## Instructions for the task
Could you reproduce, word for word, everything below from the line containing "pink bowling pin: 4 -> 3" down to the line containing "red plane: 3 -> 4", with both of those lines included and no others?

Dataset records: Begin

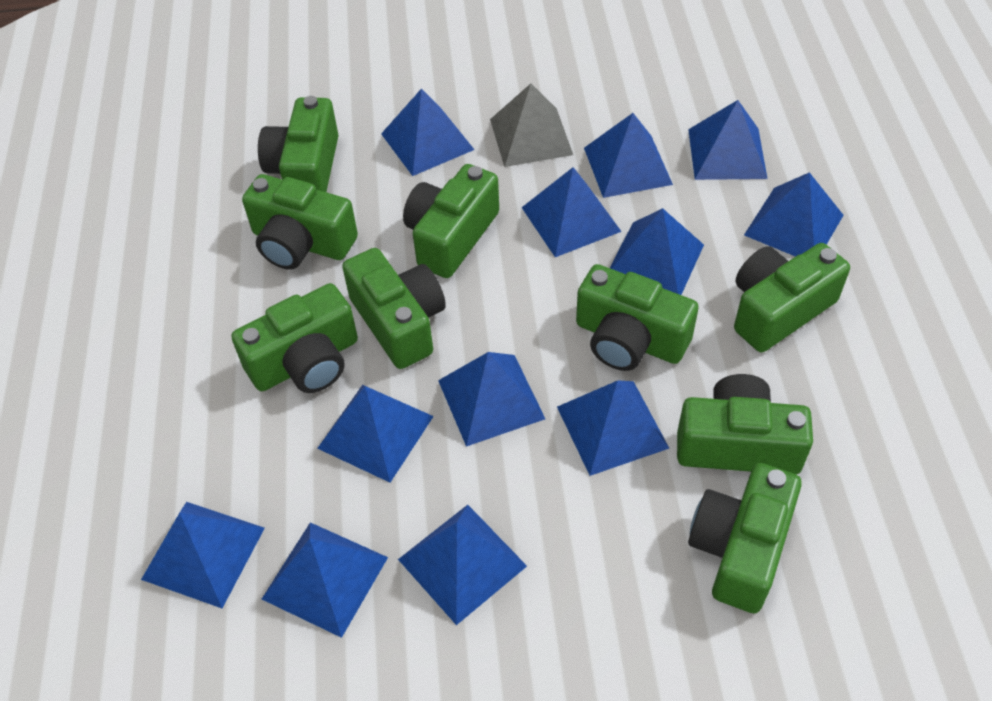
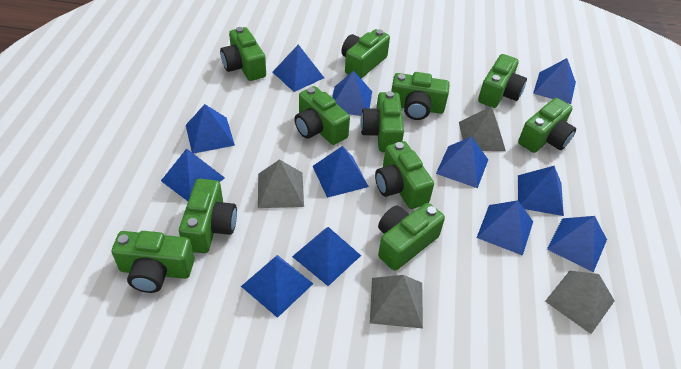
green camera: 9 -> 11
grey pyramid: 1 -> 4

Dataset records: End
Dataset records: Begin

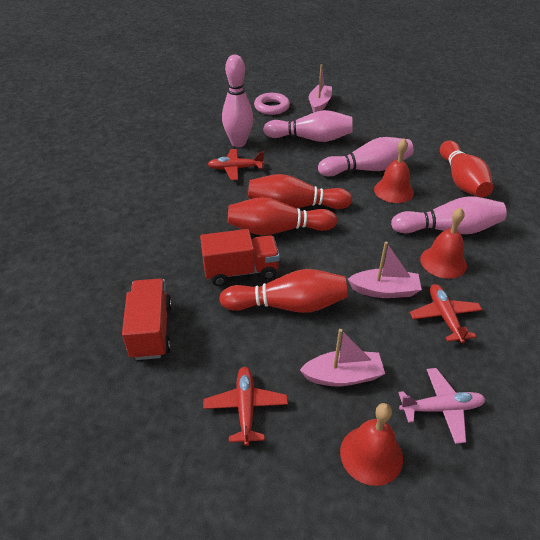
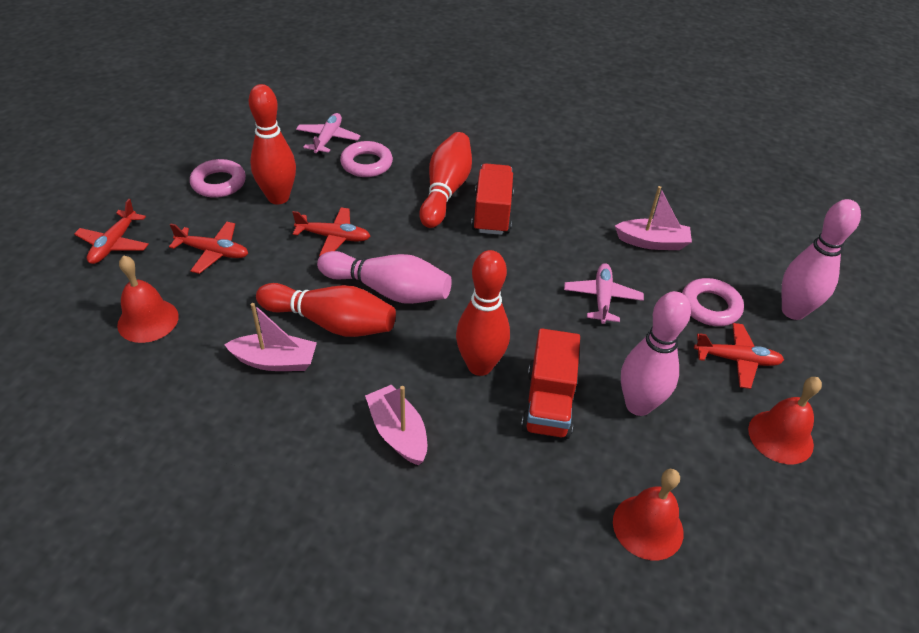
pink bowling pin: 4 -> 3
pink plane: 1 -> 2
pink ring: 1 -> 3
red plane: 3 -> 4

Dataset records: End

## Answer space
pink bowling pin: 4 -> 3
pink plane: 1 -> 2
pink ring: 1 -> 3
red plane: 3 -> 4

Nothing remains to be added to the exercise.